Set down, exactly as written, the line containing "none -> cyan cone F4 level 1" and all the lines that follow it to the end of the entries below, omitting every picture.

(Scene image comparisons)
========================

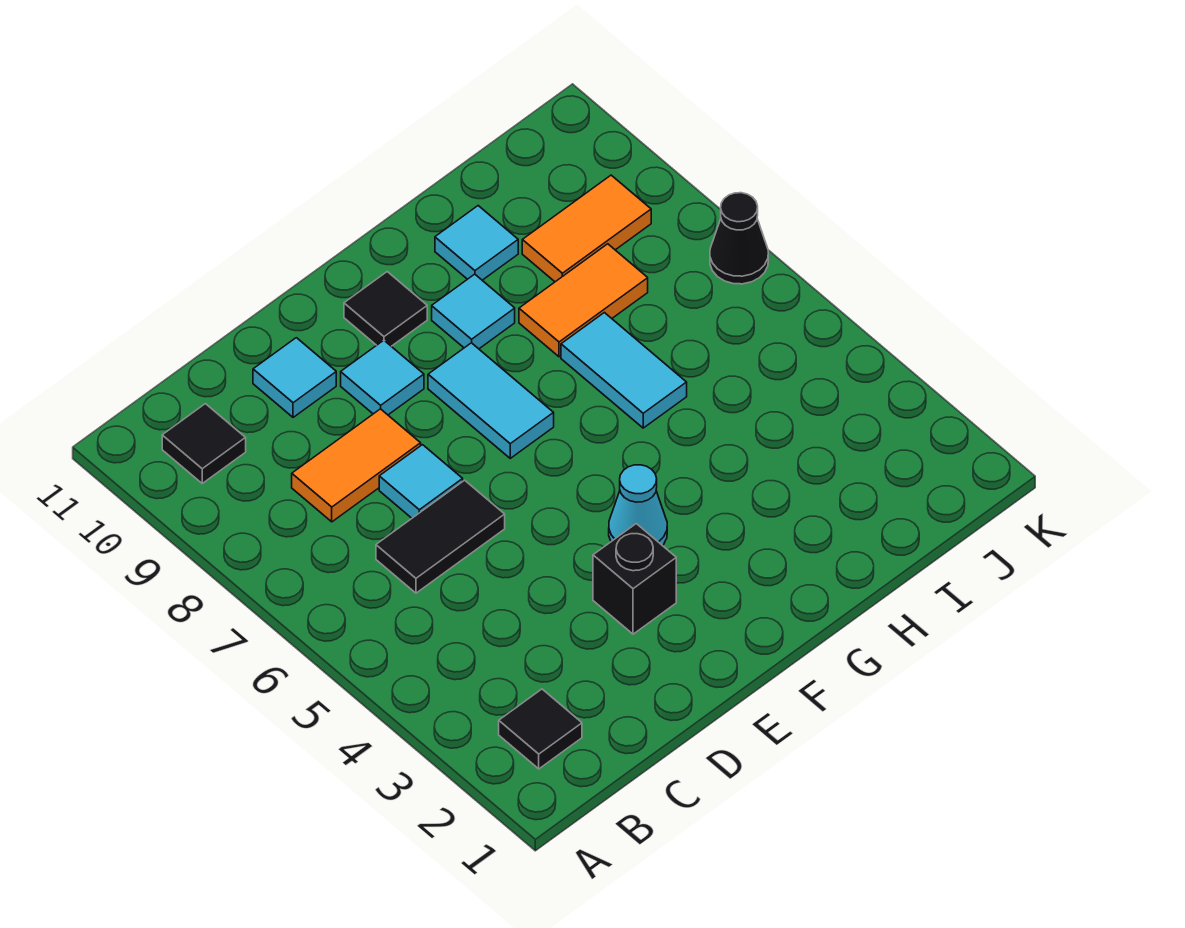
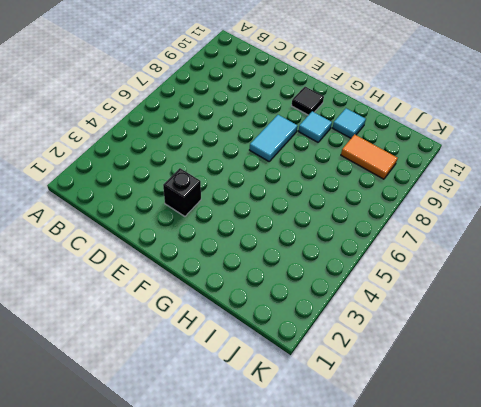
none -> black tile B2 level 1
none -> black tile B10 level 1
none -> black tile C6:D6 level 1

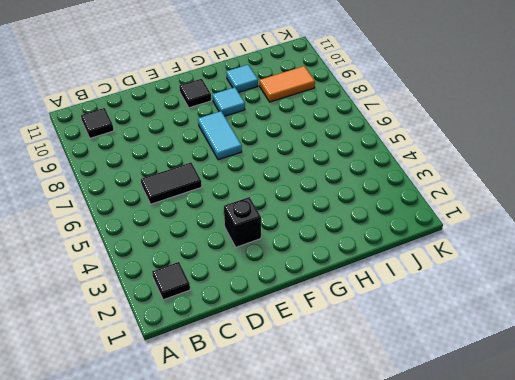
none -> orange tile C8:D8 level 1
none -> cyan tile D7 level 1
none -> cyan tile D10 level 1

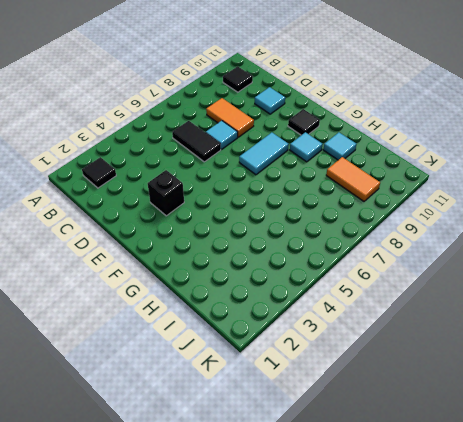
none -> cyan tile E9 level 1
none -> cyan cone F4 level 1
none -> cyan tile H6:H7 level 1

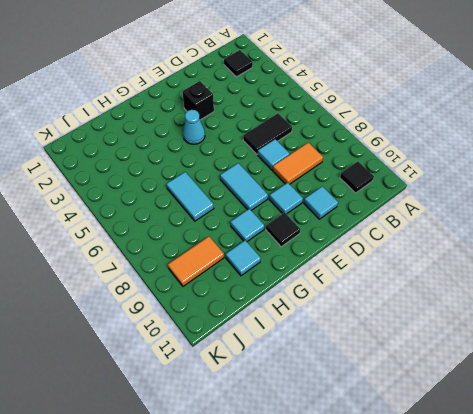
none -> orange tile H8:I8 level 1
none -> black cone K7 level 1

========================

Answer for this exercise:
none -> cyan cone F4 level 1
none -> cyan tile H6:H7 level 1

none -> orange tile H8:I8 level 1
none -> black cone K7 level 1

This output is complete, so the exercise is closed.